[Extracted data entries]
═══
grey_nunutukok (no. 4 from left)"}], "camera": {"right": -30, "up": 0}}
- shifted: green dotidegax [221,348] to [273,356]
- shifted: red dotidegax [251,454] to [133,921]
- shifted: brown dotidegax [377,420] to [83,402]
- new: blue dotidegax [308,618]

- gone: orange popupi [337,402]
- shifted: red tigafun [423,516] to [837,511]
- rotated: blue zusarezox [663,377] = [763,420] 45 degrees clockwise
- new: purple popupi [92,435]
═══
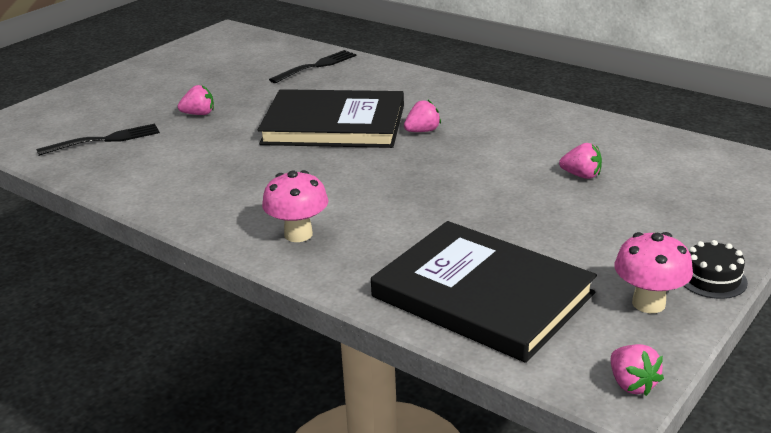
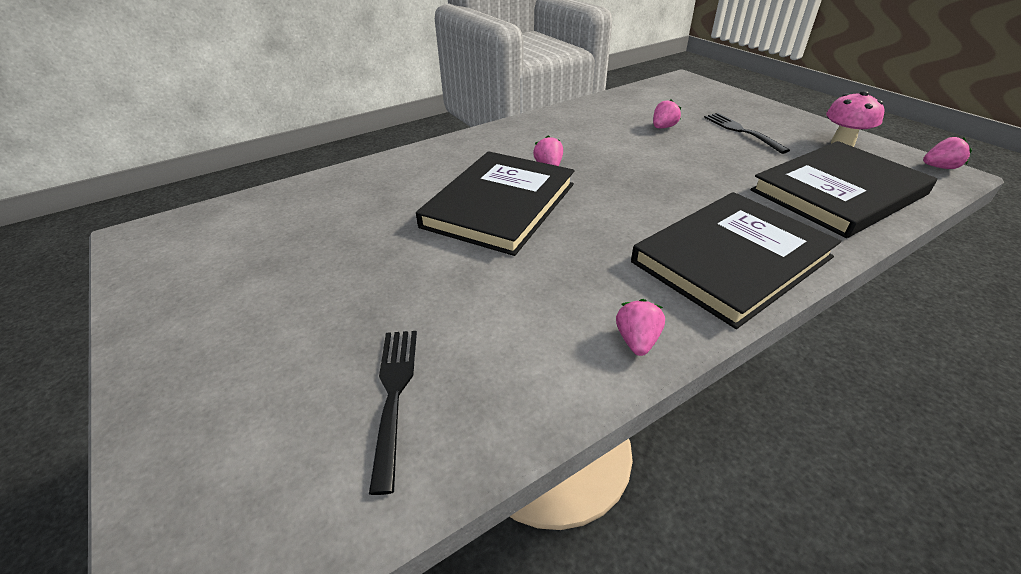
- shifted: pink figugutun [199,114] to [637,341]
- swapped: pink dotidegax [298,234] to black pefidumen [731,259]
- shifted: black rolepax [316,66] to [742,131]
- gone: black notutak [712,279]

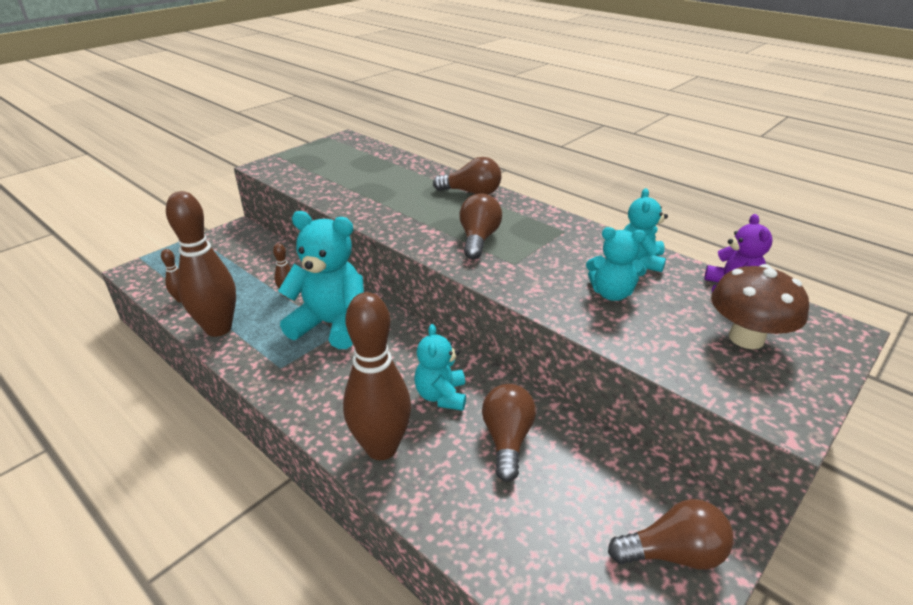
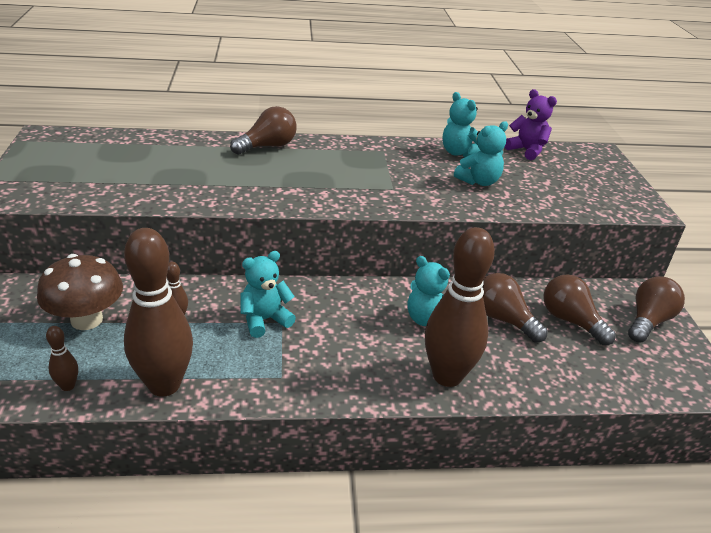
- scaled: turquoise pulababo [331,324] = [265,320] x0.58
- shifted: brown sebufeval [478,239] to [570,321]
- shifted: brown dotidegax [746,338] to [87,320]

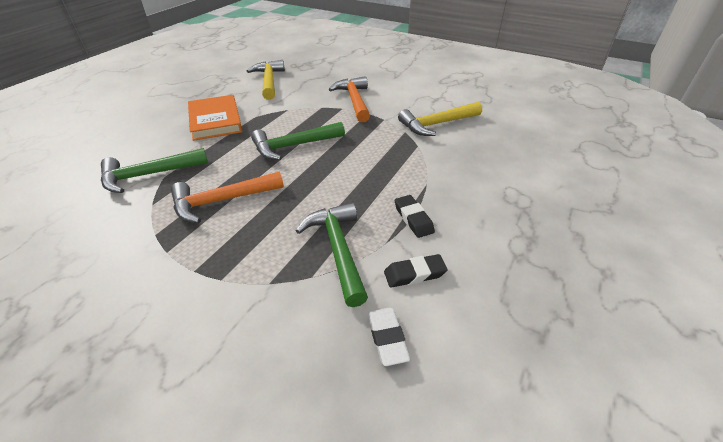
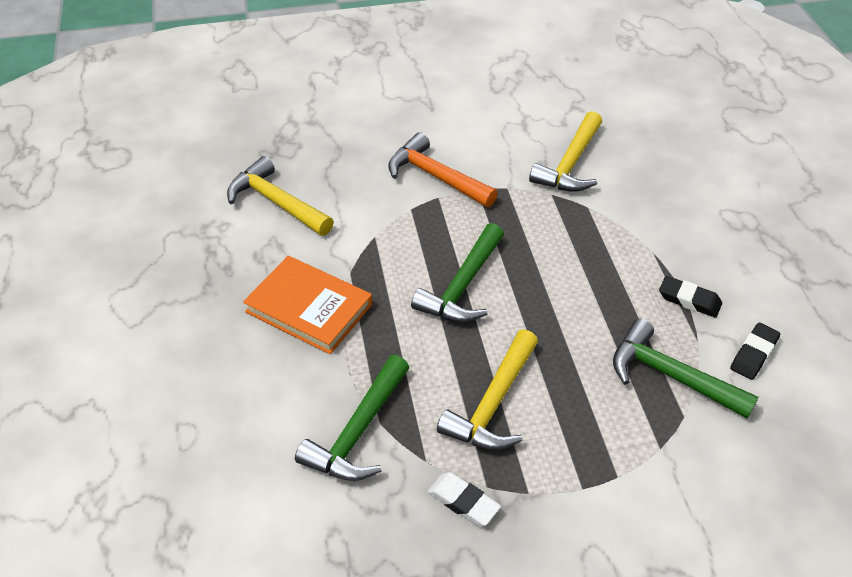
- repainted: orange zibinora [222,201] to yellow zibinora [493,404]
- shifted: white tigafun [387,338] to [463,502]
═══
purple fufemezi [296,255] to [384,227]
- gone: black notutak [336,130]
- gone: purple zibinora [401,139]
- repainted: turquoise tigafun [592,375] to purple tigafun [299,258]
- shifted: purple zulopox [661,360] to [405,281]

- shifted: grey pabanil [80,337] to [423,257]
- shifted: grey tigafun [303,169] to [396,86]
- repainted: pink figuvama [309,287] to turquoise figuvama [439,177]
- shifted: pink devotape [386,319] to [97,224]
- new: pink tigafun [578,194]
═══
What is expected:
Would you output, from the records above, exactly the run of lines that starts at the line containing "grey_nunutukok (no. 4" and ends at the line containing "- shifted: brown dotidegax [377,420]", and only that run?

Solved problem:
grey_nunutukok (no. 4 from left)"}], "camera": {"right": -30, "up": 0}}
- shifted: green dotidegax [221,348] to [273,356]
- shifted: red dotidegax [251,454] to [133,921]
- shifted: brown dotidegax [377,420] to [83,402]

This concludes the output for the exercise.